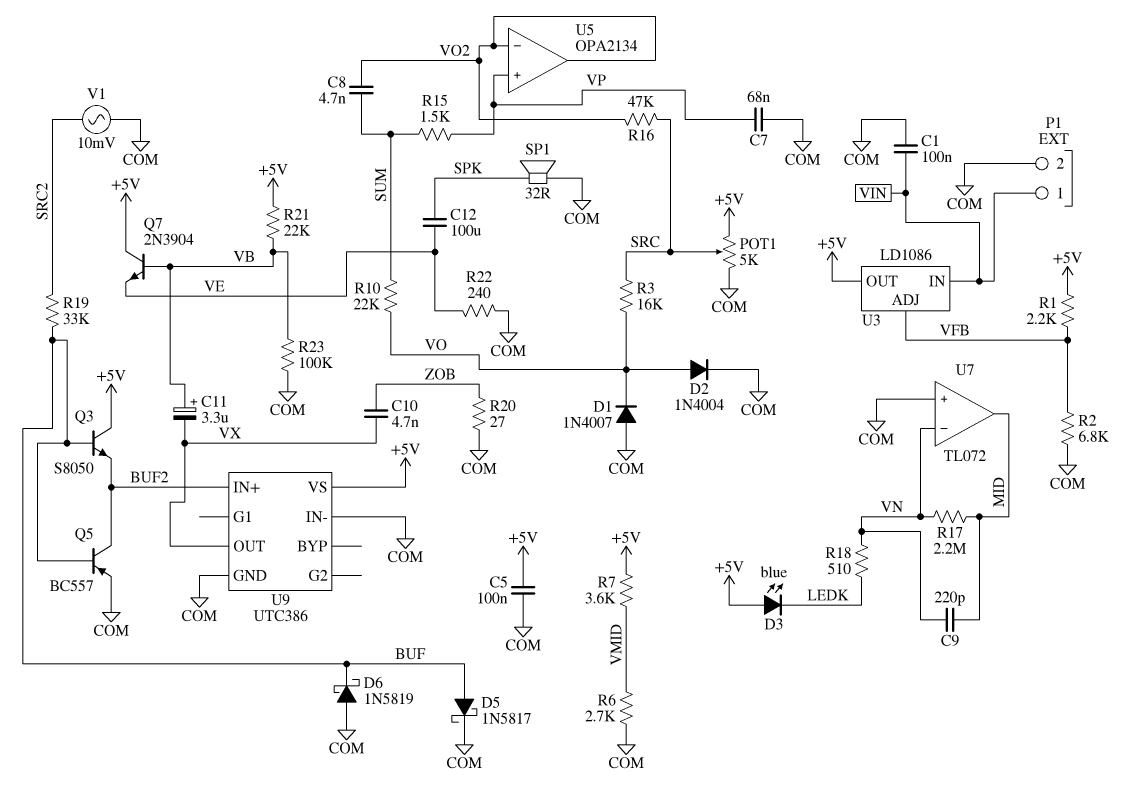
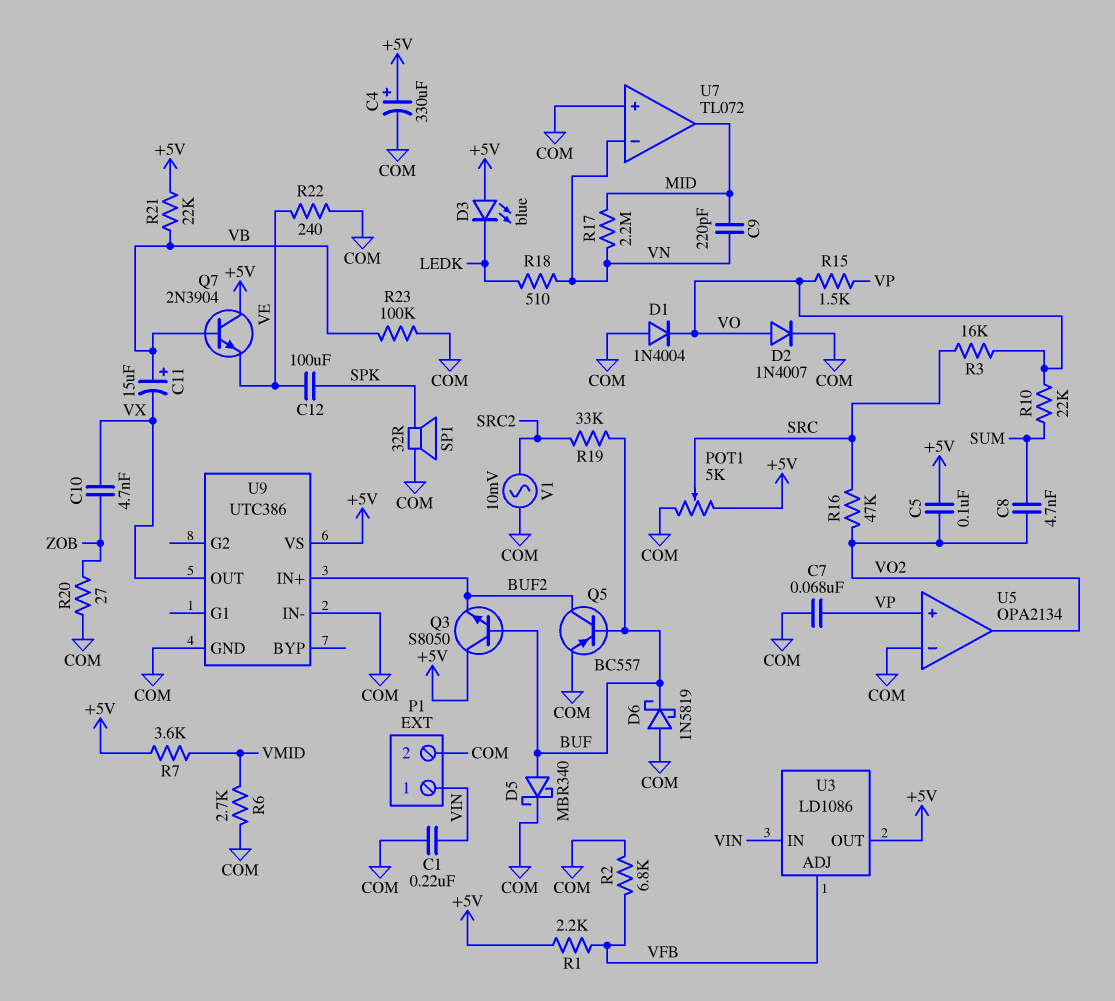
C1: 100nF (COM, VIN) -> 220nF (COM, VIN)
C4: none -> 330uF (plus +5V, minus COM)
C5: 100nF (+5V, COM) -> 100nF (+5V, VO2)
C11: 3.3uF (plus VB, minus VX) -> 15uF (plus VB, minus VX)
D1: diode 1N4007 (A COM, K VO) -> diode 1N4004 (A COM, K VO)
D2: diode 1N4004 (A VO, K COM) -> diode 1N4007 (A VO, K COM)
D5: schottky 1N5817 (A BUF, K COM) -> schottky MBR340 (A BUF, K COM)
R15: 1.5k (SUM, VP) -> 1.5k (VO, VP)
U5 pin in-: VO2 -> COM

- - - -

For each line above that carries the word "plus", copy it out.

» Expected output:
C4: none -> 330uF (plus +5V, minus COM)
C11: 3.3uF (plus VB, minus VX) -> 15uF (plus VB, minus VX)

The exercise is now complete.